═══ MATERIAL SUPPLIED

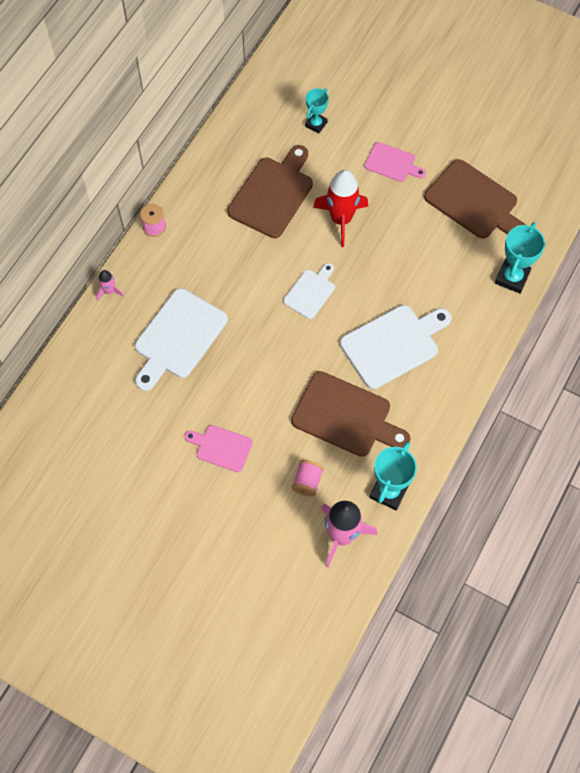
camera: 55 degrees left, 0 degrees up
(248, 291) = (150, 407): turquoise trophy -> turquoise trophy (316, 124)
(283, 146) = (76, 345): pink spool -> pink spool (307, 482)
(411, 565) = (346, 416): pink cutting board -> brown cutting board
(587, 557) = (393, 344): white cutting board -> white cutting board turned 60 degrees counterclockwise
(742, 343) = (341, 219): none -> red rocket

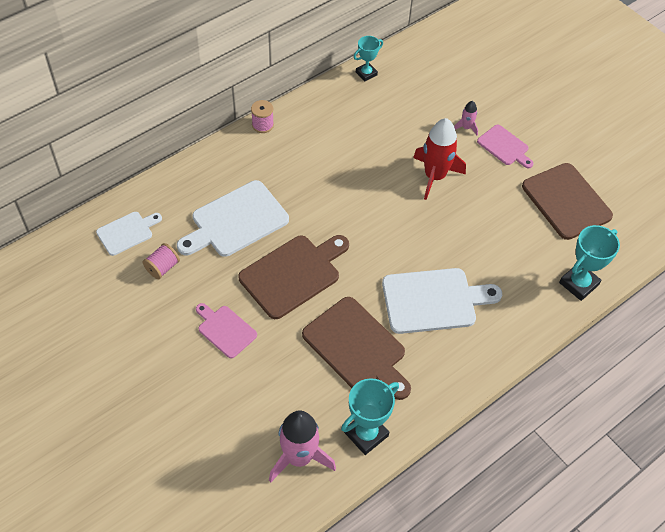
camera: 20 degrees right, 10 degrees down
(109, 291) = (196, 162): pink rocket -> pink rocket (466, 127)
(273, 194) = (382, 135): brown cutting board -> brown cutting board (293, 274)
(307, 482) = (290, 393): pink spool -> pink spool (162, 267)
(311, 292) = (376, 227): white cutting board -> white cutting board (127, 232)
(316, 124) = (448, 92): turquoise trophy -> turquoise trophy (366, 73)

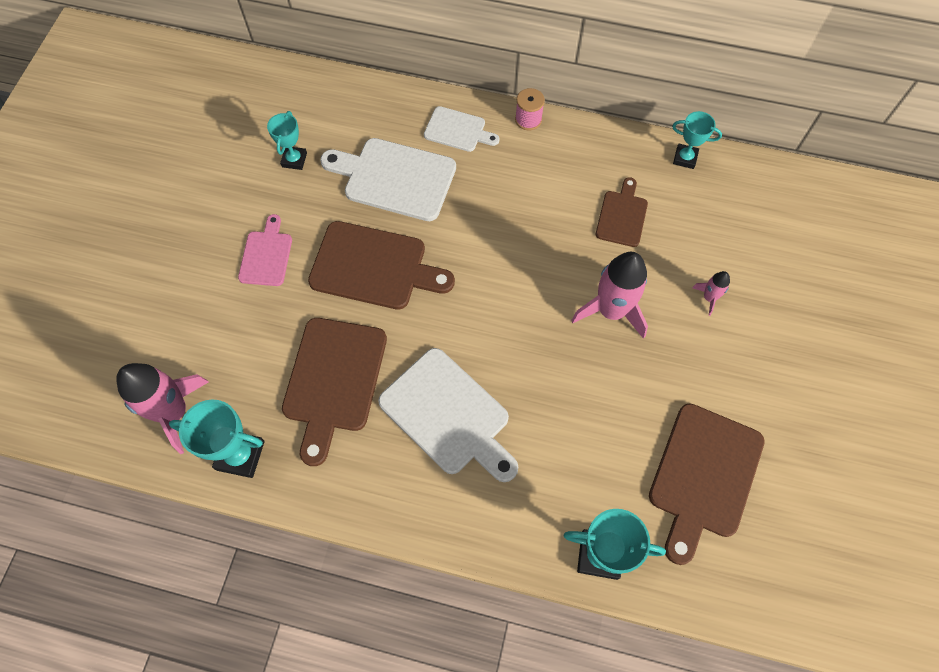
camera: 55 degrees right, 10 degrees up
(127, 232) = (309, 108): white cutting board -> white cutting board (458, 130)
(162, 267) = (294, 160): pink spool -> turquoise trophy
(377, 128) = (622, 216): none -> brown cutting board
(434, 176) = (611, 310): red rocket -> pink rocket
(504, 147) = (721, 353): pink cutting board -> none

══════

EXERCISE OBJECTIVE: Reproduce exactly, and only, the lines from the opening line of the listing above through the line holding "camera: 55 degrees right, 10 degrees up", minus the pictures.

RESULT OF THE TASK:
camera: 55 degrees left, 0 degrees up
(248, 291) = (150, 407): turquoise trophy -> turquoise trophy (316, 124)
(283, 146) = (76, 345): pink spool -> pink spool (307, 482)
(411, 565) = (346, 416): pink cutting board -> brown cutting board
(587, 557) = (393, 344): white cutting board -> white cutting board turned 60 degrees counterclockwise
(742, 343) = (341, 219): none -> red rocket

camera: 20 degrees right, 10 degrees down
(109, 291) = (196, 162): pink rocket -> pink rocket (466, 127)
(273, 194) = (382, 135): brown cutting board -> brown cutting board (293, 274)
(307, 482) = (290, 393): pink spool -> pink spool (162, 267)
(311, 292) = (376, 227): white cutting board -> white cutting board (127, 232)
(316, 124) = (448, 92): turquoise trophy -> turquoise trophy (366, 73)

camera: 55 degrees right, 10 degrees up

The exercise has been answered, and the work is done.